### DATA FOR THE TASK
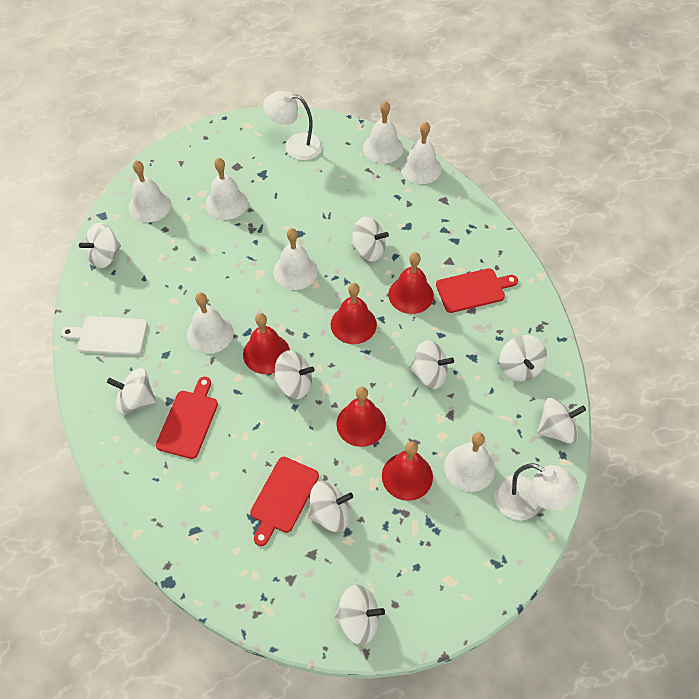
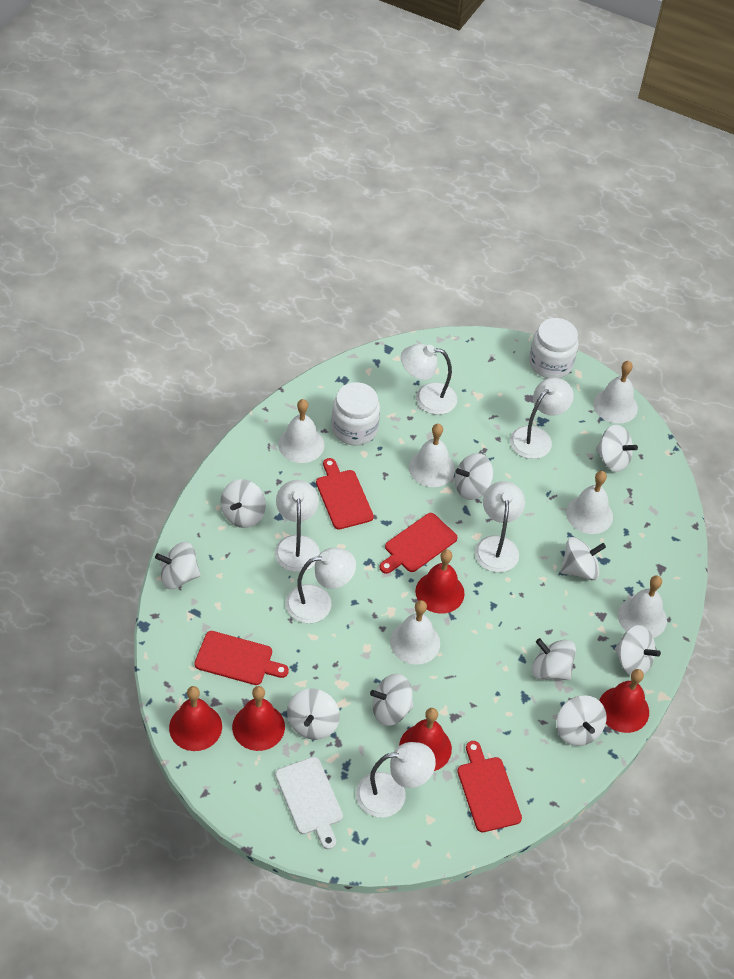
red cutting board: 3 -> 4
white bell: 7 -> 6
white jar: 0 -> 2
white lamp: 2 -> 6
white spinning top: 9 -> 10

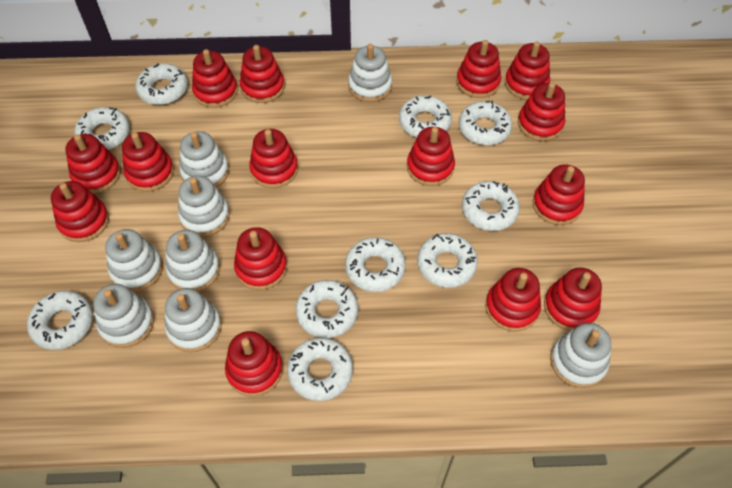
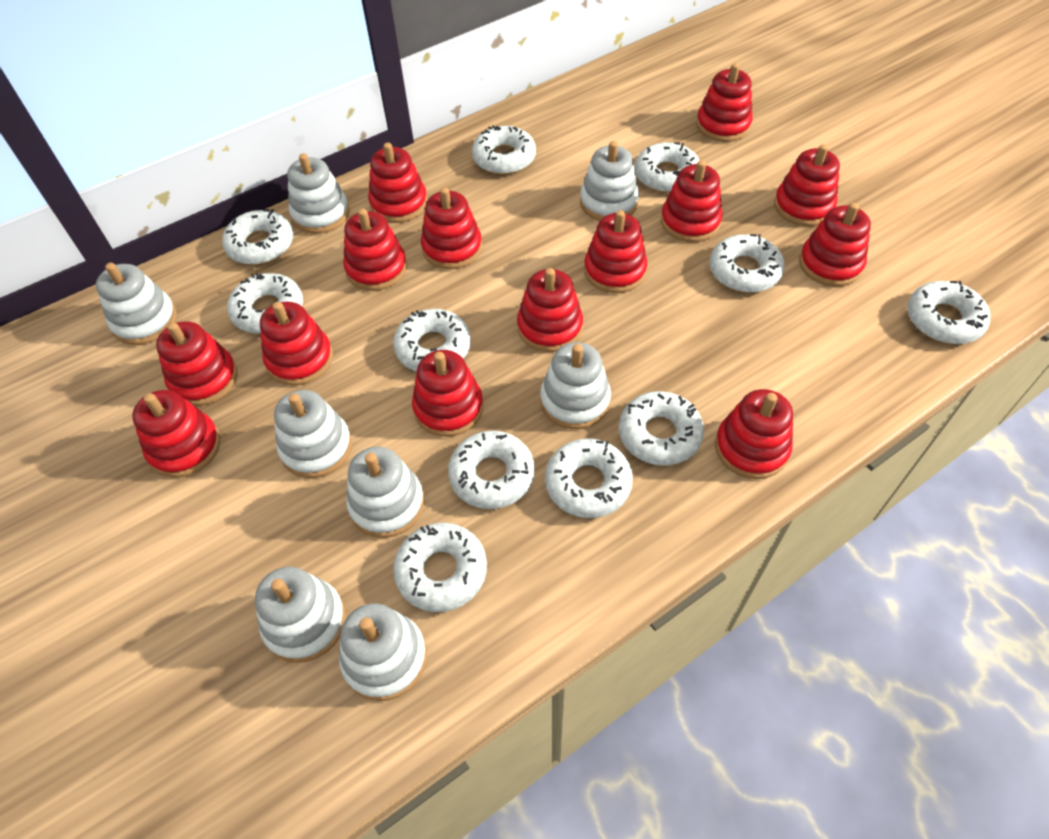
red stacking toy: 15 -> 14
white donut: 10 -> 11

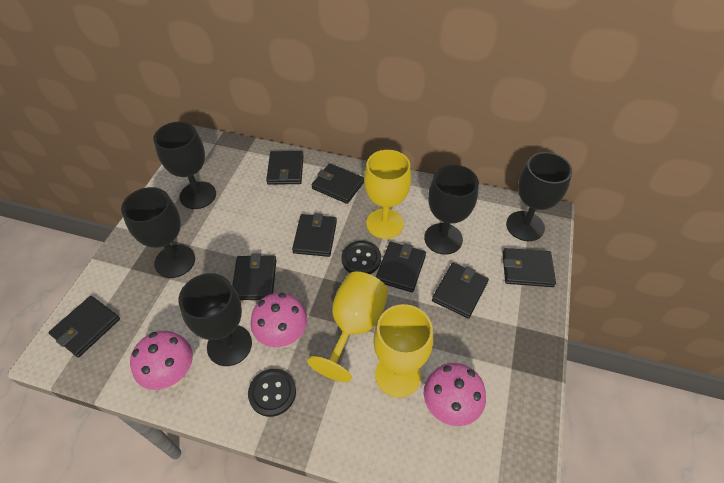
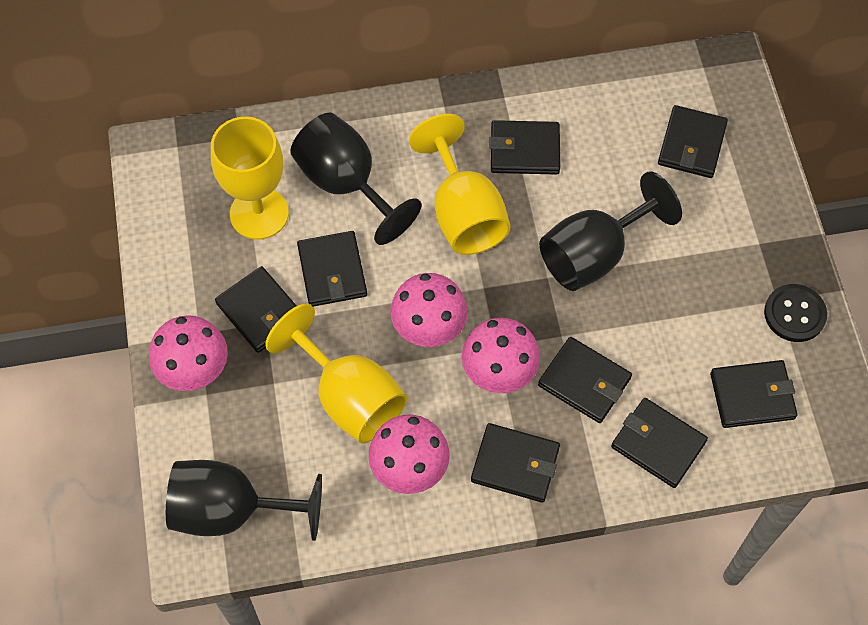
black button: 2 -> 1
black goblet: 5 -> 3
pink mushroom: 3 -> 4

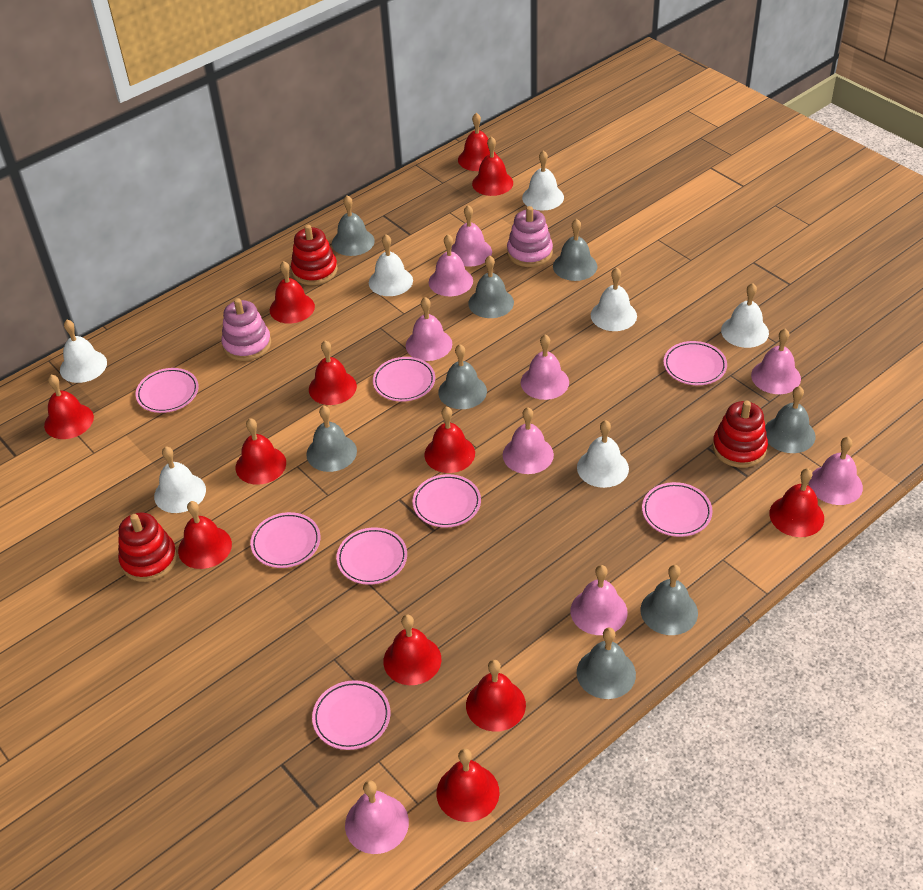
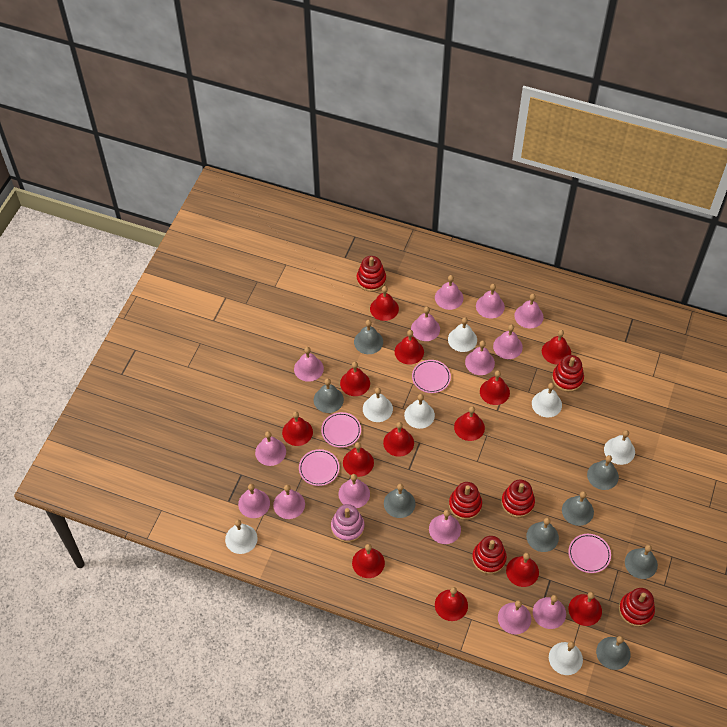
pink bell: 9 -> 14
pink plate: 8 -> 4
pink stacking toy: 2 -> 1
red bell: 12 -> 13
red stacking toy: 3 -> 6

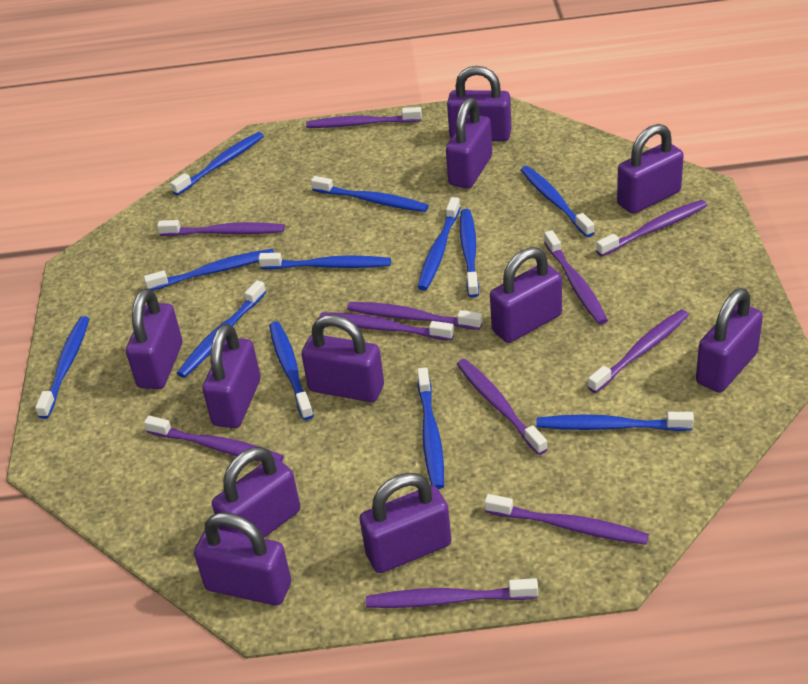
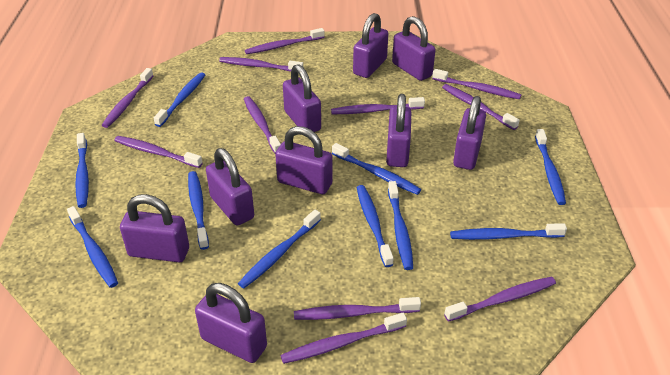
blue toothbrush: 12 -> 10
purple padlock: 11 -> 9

### ABOUT THIS EXERCISE
Copy out all the data exactly. The images should not appear in the copy.

### SOLUTION TO THIS EXERCISE
red cutting board: 3 -> 4
white bell: 7 -> 6
white jar: 0 -> 2
white lamp: 2 -> 6
white spinning top: 9 -> 10

red stacking toy: 15 -> 14
white donut: 10 -> 11

black button: 2 -> 1
black goblet: 5 -> 3
pink mushroom: 3 -> 4

pink bell: 9 -> 14
pink plate: 8 -> 4
pink stacking toy: 2 -> 1
red bell: 12 -> 13
red stacking toy: 3 -> 6

blue toothbrush: 12 -> 10
purple padlock: 11 -> 9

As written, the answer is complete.